Exercise material >>
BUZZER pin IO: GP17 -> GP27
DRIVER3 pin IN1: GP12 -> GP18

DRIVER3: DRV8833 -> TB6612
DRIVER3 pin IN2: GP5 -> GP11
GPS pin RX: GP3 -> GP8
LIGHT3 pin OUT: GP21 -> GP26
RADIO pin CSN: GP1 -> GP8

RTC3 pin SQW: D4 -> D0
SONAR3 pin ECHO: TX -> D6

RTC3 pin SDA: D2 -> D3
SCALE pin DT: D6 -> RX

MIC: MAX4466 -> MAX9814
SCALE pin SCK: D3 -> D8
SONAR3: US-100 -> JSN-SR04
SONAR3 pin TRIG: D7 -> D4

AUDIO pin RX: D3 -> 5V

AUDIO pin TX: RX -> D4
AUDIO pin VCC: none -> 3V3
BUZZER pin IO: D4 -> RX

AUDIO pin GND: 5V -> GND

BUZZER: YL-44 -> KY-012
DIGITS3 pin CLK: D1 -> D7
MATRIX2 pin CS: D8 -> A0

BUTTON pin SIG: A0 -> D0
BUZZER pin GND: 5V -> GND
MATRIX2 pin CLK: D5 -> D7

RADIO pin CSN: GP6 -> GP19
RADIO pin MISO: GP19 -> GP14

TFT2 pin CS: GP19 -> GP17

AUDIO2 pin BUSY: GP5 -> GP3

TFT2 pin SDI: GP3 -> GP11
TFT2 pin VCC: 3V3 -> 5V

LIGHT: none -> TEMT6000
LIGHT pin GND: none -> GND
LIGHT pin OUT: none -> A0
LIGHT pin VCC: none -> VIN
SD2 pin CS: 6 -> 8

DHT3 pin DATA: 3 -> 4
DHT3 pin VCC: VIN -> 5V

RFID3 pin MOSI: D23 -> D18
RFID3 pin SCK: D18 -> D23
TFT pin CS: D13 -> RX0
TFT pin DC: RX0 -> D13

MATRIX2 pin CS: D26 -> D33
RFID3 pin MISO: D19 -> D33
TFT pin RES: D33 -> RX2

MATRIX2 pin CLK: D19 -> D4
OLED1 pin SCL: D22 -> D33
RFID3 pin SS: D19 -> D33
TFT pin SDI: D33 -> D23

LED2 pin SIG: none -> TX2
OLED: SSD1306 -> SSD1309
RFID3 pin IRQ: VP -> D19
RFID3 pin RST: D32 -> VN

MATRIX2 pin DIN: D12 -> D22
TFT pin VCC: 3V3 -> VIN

Task details >>
Take every line from the data above that holds "RADIO" and copy it out.

Completed exercise >>
RADIO pin CSN: GP1 -> GP8
RADIO pin CSN: GP6 -> GP19
RADIO pin MISO: GP19 -> GP14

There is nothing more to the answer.